(Beginning of RECORDS SHOWN)

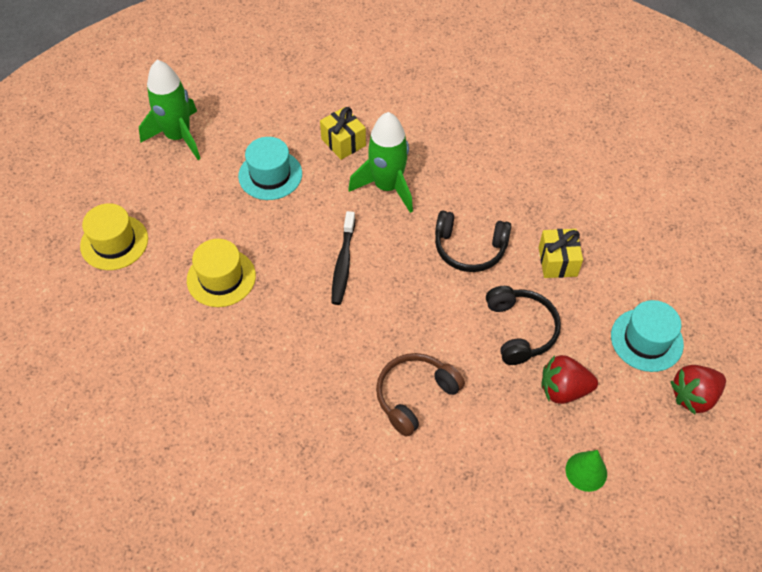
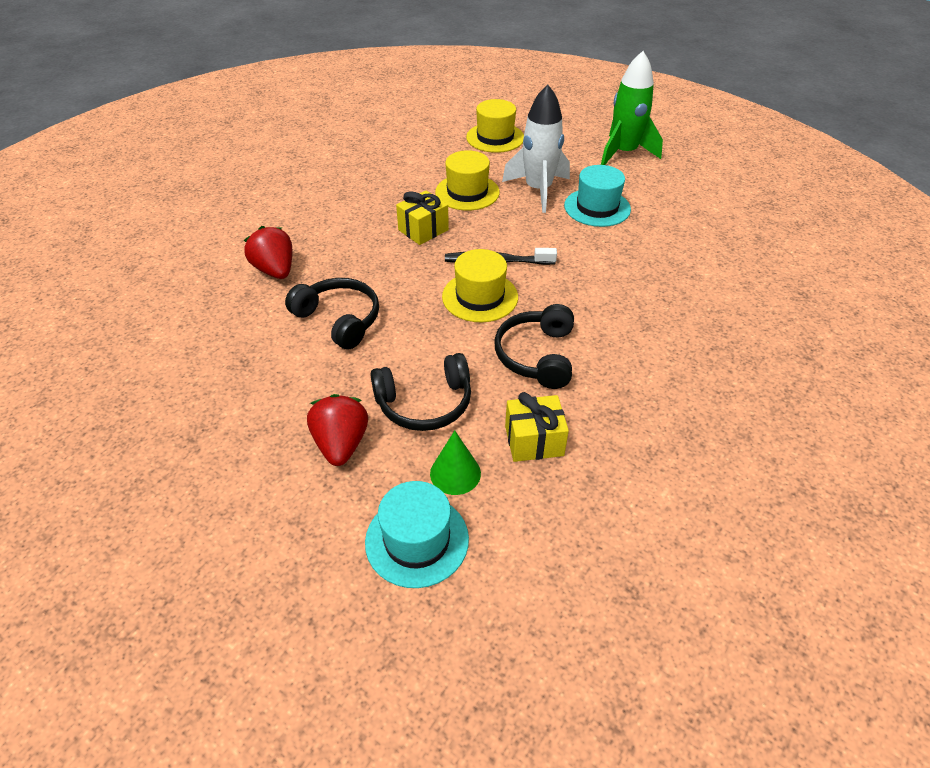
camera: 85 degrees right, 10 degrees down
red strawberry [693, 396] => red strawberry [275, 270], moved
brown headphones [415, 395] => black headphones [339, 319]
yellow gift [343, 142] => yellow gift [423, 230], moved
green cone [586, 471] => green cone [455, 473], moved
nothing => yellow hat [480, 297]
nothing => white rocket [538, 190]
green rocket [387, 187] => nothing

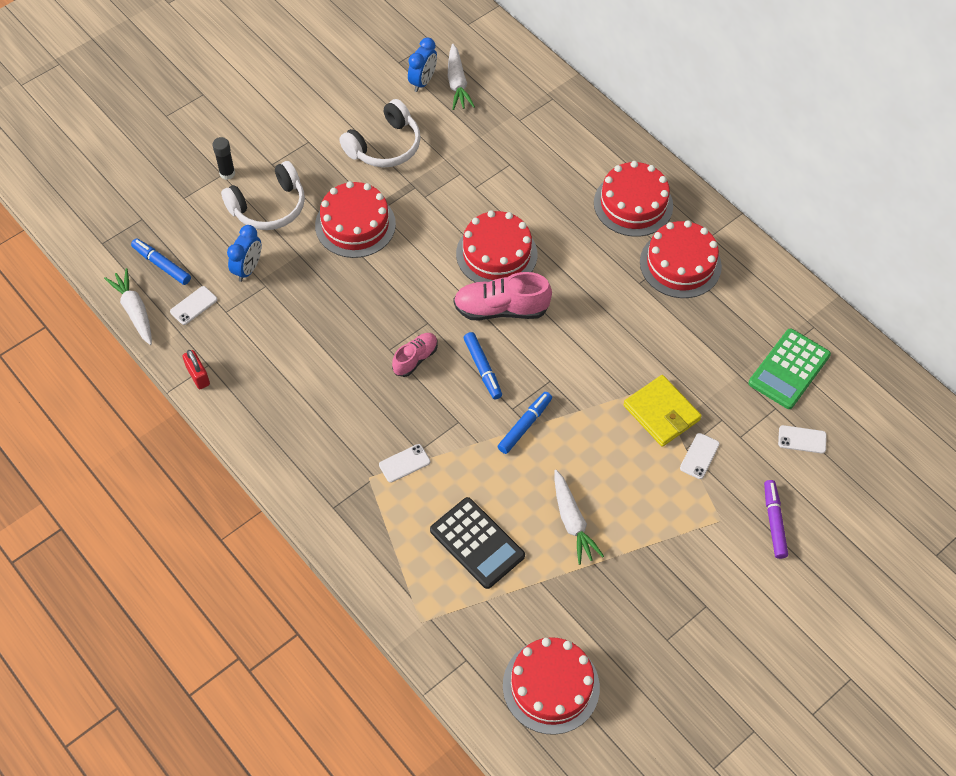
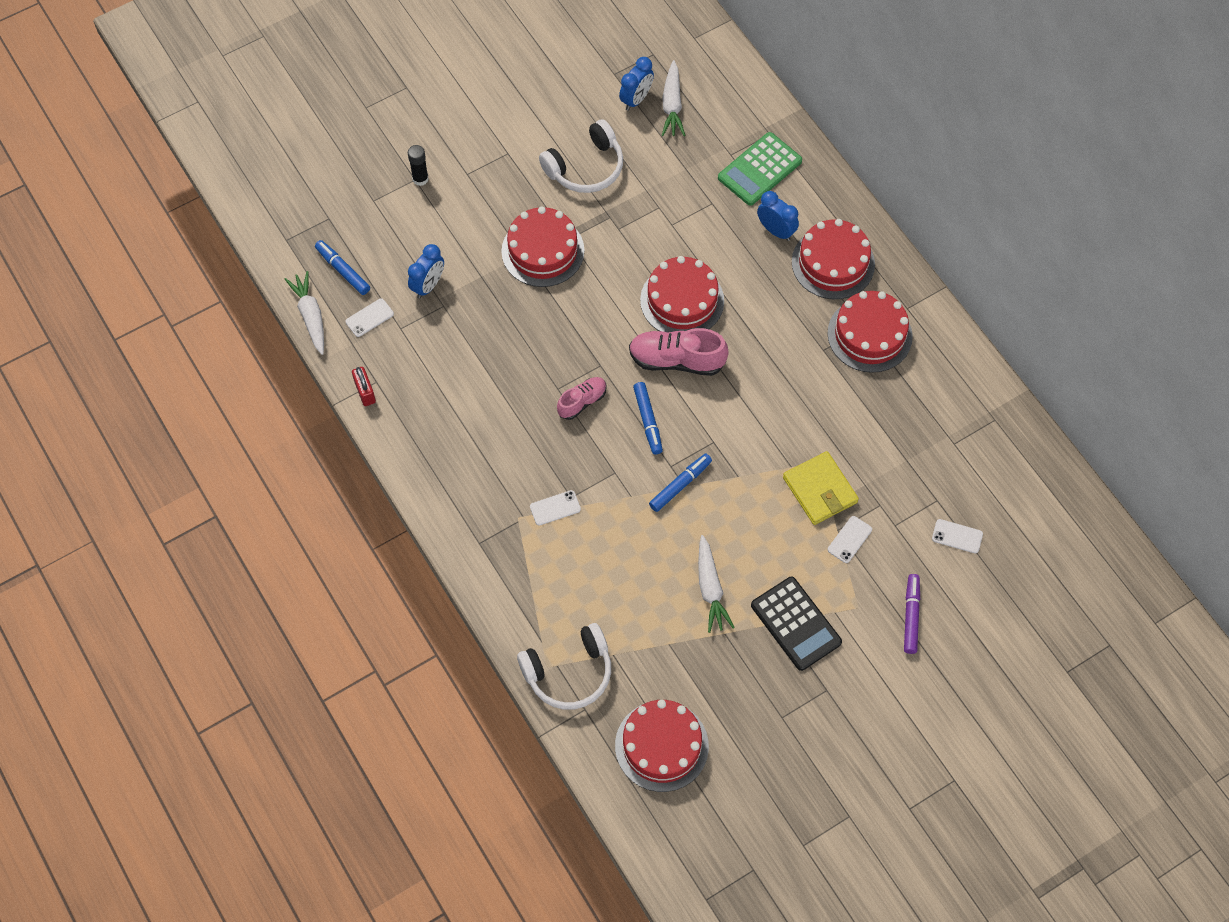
camera: 10 degrees right, 5 degrees up
white headphones [269, 207] => white headphones [569, 672], moved
green calculator [789, 369] => green calculator [759, 169], moved
black calculator [477, 543] => black calculator [795, 624], moved
nothing => blue clock [776, 230]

(End of RECORDS SHOWN)

Find every line above where the word "yellow" occurs, and copy that line.

yellow gift [343, 142] => yellow gift [423, 230], moved
nothing => yellow hat [480, 297]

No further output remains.